Records to process:
╔══
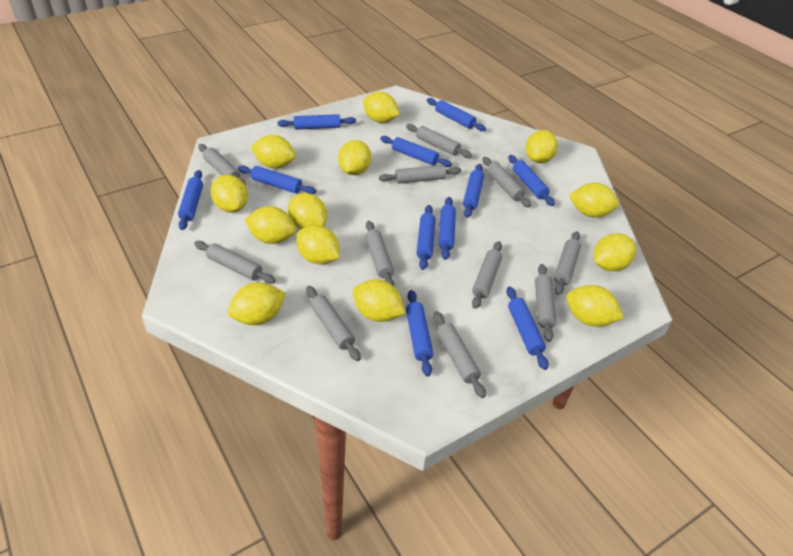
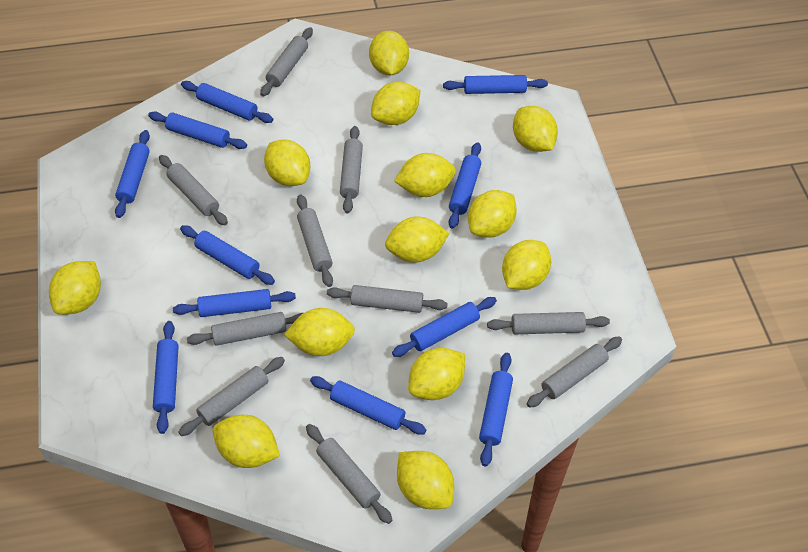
grey rolling pin: 11 -> 10

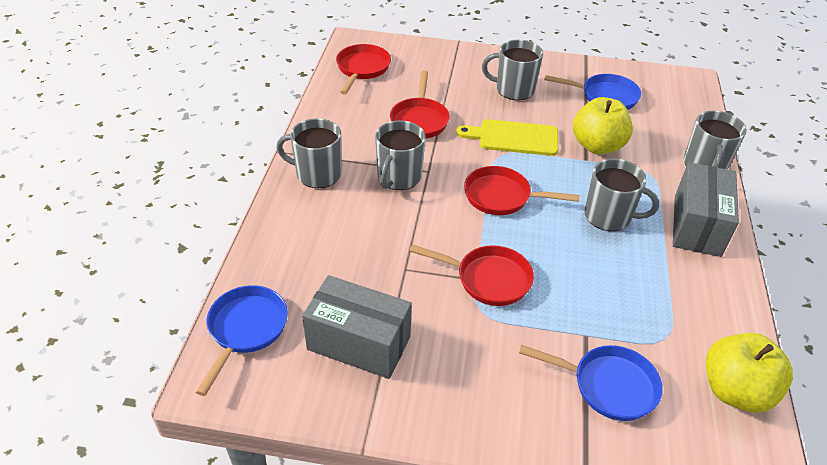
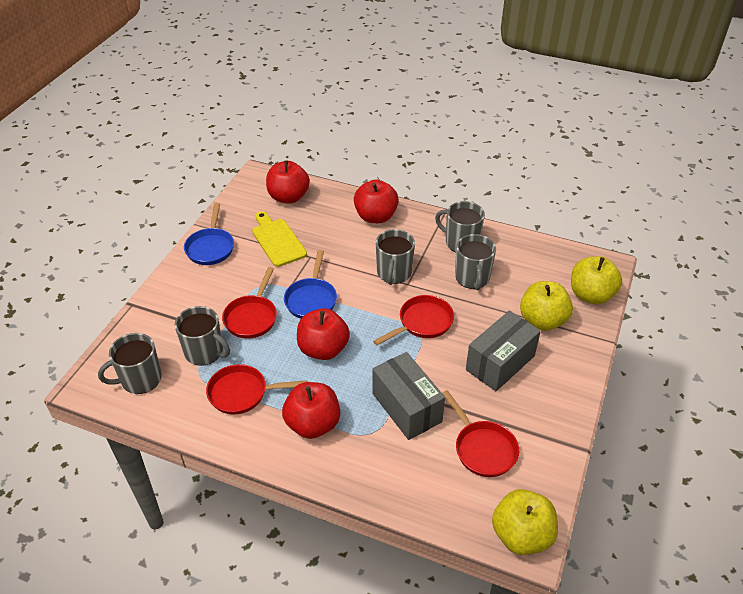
blue pan: 3 -> 2
red apple: 0 -> 4
yellow apple: 2 -> 3

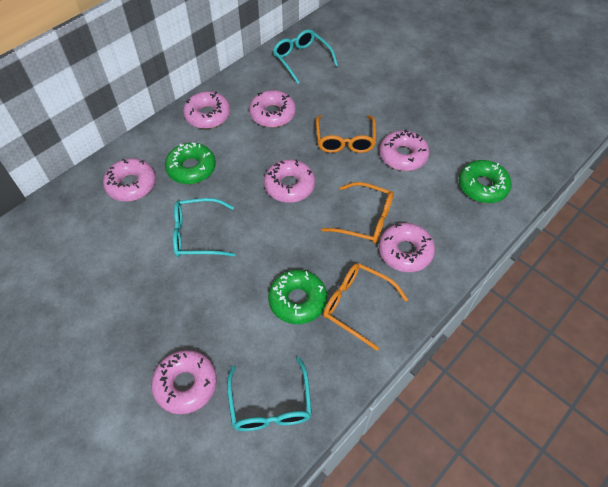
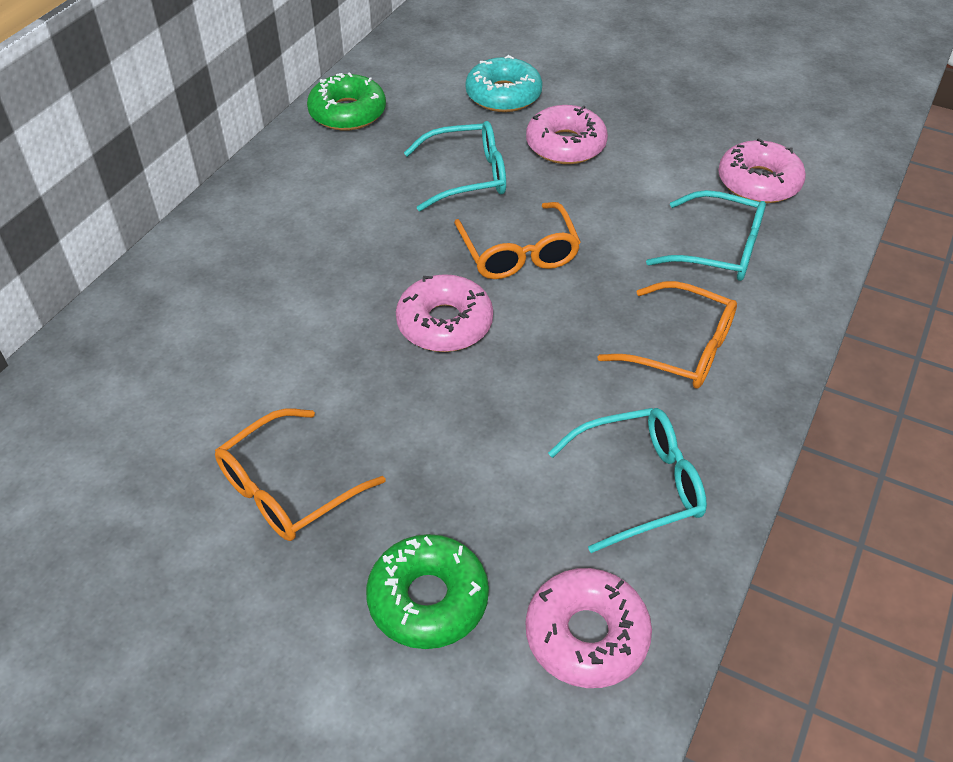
green donut: 3 -> 2
pink donut: 7 -> 4
turquoise donut: 0 -> 1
╚══
Write out each entry again exactly, and skip the pictures.

Written reply:
grey rolling pin: 11 -> 10

blue pan: 3 -> 2
red apple: 0 -> 4
yellow apple: 2 -> 3

green donut: 3 -> 2
pink donut: 7 -> 4
turquoise donut: 0 -> 1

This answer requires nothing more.